GOAL OF THE EXERCISE:
Pull each line holding the word "schottky" from the data.

SUPPLIED ENTRIES:
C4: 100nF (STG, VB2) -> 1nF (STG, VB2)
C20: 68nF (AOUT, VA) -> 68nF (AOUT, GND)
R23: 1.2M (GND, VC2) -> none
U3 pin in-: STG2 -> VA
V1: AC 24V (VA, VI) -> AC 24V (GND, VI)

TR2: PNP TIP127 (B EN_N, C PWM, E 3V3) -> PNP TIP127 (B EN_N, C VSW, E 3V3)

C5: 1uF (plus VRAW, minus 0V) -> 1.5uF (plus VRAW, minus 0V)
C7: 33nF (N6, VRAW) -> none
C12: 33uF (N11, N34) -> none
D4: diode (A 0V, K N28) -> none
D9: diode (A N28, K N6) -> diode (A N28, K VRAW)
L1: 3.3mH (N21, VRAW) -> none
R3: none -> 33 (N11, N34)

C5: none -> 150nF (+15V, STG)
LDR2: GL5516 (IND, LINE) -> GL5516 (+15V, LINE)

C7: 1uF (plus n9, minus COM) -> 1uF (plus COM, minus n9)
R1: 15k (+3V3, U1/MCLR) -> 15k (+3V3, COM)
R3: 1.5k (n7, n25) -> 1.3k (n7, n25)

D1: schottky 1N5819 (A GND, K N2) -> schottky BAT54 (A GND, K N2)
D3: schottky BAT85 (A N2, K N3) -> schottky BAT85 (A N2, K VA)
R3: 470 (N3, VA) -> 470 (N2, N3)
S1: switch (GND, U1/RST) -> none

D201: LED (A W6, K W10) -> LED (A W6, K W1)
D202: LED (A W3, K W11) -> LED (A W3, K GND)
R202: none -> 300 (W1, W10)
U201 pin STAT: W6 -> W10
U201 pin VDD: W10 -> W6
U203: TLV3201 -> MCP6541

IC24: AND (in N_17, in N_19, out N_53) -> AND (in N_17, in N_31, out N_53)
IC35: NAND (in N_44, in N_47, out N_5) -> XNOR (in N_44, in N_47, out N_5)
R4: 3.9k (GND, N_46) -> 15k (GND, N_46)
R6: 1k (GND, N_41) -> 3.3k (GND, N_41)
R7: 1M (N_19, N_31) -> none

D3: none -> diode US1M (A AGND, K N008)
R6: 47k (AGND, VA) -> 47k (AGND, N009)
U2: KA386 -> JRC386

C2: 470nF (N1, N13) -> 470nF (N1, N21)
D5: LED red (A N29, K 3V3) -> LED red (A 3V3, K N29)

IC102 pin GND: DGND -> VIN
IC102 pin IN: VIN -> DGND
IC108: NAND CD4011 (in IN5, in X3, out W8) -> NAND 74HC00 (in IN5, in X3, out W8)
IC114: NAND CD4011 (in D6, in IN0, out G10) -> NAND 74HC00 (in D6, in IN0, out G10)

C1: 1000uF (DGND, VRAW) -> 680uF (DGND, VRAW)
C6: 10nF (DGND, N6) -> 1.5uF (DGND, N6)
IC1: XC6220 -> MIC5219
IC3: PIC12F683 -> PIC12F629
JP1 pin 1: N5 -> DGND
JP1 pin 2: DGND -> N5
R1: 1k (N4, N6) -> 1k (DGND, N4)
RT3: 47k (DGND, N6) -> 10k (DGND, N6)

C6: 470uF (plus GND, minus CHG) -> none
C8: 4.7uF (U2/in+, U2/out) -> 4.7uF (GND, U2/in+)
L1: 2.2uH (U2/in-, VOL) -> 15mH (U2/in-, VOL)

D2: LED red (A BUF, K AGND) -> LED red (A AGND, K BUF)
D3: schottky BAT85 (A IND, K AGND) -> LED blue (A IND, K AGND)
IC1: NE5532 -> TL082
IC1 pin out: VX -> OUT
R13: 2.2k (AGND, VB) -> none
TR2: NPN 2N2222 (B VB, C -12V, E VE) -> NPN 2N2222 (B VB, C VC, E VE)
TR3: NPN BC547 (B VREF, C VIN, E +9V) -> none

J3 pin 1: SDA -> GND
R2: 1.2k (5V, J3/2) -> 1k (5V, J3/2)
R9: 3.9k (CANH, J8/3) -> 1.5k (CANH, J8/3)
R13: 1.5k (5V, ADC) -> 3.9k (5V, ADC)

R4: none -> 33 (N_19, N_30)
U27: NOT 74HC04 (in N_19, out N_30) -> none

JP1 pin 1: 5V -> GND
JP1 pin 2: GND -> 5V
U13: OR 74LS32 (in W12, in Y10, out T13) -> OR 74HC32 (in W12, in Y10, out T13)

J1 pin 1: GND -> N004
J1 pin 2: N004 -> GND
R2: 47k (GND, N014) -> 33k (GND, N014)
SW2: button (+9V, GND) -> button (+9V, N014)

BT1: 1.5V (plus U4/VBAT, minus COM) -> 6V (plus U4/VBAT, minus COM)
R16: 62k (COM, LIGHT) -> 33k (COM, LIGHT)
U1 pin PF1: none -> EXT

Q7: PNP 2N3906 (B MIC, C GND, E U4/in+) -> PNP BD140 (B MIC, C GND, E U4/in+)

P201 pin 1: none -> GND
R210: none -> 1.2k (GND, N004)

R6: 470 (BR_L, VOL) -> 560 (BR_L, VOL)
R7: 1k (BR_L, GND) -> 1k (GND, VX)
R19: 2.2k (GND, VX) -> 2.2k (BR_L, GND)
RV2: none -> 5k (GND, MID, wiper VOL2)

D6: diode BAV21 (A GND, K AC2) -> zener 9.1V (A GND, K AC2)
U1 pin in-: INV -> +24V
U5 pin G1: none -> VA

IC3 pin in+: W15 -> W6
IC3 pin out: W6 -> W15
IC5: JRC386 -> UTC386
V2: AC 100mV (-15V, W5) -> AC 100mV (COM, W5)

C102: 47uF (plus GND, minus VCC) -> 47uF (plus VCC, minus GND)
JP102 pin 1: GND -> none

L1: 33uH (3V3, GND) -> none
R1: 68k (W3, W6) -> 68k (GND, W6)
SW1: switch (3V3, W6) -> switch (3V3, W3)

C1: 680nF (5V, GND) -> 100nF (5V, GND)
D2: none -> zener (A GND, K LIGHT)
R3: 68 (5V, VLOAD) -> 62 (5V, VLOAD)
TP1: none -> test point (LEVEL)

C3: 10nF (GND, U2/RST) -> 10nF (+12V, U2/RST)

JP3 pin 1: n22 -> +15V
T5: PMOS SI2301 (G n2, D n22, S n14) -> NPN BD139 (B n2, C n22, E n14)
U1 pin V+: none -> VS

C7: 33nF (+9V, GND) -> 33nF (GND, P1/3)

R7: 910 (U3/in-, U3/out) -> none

EXERCISE OUTPUT:
D1: schottky 1N5819 (A GND, K N2) -> schottky BAT54 (A GND, K N2)
D3: schottky BAT85 (A N2, K N3) -> schottky BAT85 (A N2, K VA)
D3: schottky BAT85 (A IND, K AGND) -> LED blue (A IND, K AGND)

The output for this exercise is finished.